*Directions for this task*
Your task is to reproduce the entries below word for word.

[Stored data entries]
-- begin --
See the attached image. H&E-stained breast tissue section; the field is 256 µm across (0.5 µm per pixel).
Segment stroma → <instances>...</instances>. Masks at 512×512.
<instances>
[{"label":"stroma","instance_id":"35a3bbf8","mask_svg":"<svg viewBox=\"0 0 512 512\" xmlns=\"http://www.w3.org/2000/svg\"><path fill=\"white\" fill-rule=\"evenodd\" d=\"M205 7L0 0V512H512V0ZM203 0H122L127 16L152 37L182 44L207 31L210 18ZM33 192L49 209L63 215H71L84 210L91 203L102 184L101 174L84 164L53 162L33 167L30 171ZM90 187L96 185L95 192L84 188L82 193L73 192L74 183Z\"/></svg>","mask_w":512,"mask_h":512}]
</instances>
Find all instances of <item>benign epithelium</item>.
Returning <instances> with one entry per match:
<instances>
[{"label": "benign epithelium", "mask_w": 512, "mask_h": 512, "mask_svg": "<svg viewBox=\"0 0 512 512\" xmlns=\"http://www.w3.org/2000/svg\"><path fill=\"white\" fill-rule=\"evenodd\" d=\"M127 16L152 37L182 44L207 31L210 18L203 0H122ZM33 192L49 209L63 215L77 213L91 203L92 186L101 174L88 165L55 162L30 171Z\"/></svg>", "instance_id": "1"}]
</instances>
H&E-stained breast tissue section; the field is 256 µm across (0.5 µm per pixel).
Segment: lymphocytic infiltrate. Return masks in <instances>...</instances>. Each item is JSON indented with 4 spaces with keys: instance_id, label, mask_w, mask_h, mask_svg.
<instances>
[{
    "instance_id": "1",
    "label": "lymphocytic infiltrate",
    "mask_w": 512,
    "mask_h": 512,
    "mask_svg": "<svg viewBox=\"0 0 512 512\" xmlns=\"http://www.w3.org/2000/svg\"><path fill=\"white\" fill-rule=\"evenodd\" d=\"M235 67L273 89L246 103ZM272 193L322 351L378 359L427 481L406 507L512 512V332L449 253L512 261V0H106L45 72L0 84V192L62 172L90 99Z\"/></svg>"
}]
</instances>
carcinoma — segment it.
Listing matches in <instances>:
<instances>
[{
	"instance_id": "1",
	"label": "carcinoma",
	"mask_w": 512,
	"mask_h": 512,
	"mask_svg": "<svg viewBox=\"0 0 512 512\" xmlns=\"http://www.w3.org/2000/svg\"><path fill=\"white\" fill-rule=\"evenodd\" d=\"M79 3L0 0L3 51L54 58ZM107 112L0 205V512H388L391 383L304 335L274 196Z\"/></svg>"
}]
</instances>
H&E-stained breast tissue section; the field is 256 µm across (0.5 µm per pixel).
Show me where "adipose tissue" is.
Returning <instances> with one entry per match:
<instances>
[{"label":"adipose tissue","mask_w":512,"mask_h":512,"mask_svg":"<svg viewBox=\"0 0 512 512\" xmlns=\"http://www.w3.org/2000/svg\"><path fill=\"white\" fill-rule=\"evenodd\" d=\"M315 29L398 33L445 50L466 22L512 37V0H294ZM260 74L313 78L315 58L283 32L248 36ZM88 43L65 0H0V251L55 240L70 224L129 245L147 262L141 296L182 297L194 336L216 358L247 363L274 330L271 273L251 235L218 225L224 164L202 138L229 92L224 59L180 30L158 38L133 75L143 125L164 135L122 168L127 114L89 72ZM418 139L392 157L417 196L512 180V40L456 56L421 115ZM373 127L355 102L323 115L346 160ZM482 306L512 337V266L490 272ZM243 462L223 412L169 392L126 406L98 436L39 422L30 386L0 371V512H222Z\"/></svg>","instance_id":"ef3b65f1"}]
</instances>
-- end --
*Completed task*
See the attached image. H&E-stained breast tissue section; the field is 256 µm across (0.5 µm per pixel).
Segment stroma → <instances>...</instances>. Masks at 512×512.
<instances>
[{"label":"stroma","instance_id":"35a3bbf8","mask_svg":"<svg viewBox=\"0 0 512 512\" xmlns=\"http://www.w3.org/2000/svg\"><path fill=\"white\" fill-rule=\"evenodd\" d=\"M205 7L0 0V512H512V0ZM203 0H122L127 16L152 37L182 44L207 31L210 18ZM33 192L49 209L63 215H71L84 210L91 203L102 184L101 174L84 164L53 162L33 167L30 171ZM90 187L96 185L95 192L84 188L82 193L73 192L74 183Z\"/></svg>","mask_w":512,"mask_h":512}]
</instances>
Find all instances of <item>benign epithelium</item>.
Returning <instances> with one entry per match:
<instances>
[{"label": "benign epithelium", "mask_w": 512, "mask_h": 512, "mask_svg": "<svg viewBox=\"0 0 512 512\" xmlns=\"http://www.w3.org/2000/svg\"><path fill=\"white\" fill-rule=\"evenodd\" d=\"M127 16L152 37L182 44L207 31L210 18L203 0H122ZM33 192L49 209L63 215L77 213L91 203L92 186L101 174L88 165L55 162L30 171Z\"/></svg>", "instance_id": "1"}]
</instances>
H&E-stained breast tissue section; the field is 256 µm across (0.5 µm per pixel).
Segment: lymphocytic infiltrate. Return masks in <instances>...</instances>. Each item is JSON indented with 4 spaces with keys: instance_id, label, mask_w, mask_h, mask_svg.
<instances>
[{
    "instance_id": "1",
    "label": "lymphocytic infiltrate",
    "mask_w": 512,
    "mask_h": 512,
    "mask_svg": "<svg viewBox=\"0 0 512 512\" xmlns=\"http://www.w3.org/2000/svg\"><path fill=\"white\" fill-rule=\"evenodd\" d=\"M235 67L273 89L246 103ZM272 193L322 351L378 359L427 481L406 507L512 512V332L449 253L512 261V0H106L45 72L0 84V192L62 172L90 99Z\"/></svg>"
}]
</instances>
carcinoma — segment it.
Listing matches in <instances>:
<instances>
[{
	"instance_id": "1",
	"label": "carcinoma",
	"mask_w": 512,
	"mask_h": 512,
	"mask_svg": "<svg viewBox=\"0 0 512 512\" xmlns=\"http://www.w3.org/2000/svg\"><path fill=\"white\" fill-rule=\"evenodd\" d=\"M79 3L0 0L3 51L54 58ZM107 112L0 205V512H388L391 383L304 335L274 196Z\"/></svg>"
}]
</instances>
H&E-stained breast tissue section; the field is 256 µm across (0.5 µm per pixel).
Show me where "adipose tissue" is.
Returning <instances> with one entry per match:
<instances>
[{"label":"adipose tissue","mask_w":512,"mask_h":512,"mask_svg":"<svg viewBox=\"0 0 512 512\" xmlns=\"http://www.w3.org/2000/svg\"><path fill=\"white\" fill-rule=\"evenodd\" d=\"M315 29L398 33L445 50L466 22L512 37V0H294ZM260 74L313 78L315 58L283 32L248 36ZM88 43L65 0H0V251L55 240L70 224L129 245L147 262L141 296L182 297L194 336L216 358L247 363L274 330L271 273L251 235L218 225L224 164L202 138L229 92L224 59L180 30L158 38L133 75L143 125L164 135L122 168L127 114L89 72ZM418 139L392 157L417 196L512 180V40L456 56L421 115ZM373 127L355 102L323 115L346 160ZM482 306L512 337V266L490 272ZM243 462L223 412L169 392L126 406L98 436L39 422L30 386L0 371V512H222Z\"/></svg>","instance_id":"ef3b65f1"}]
</instances>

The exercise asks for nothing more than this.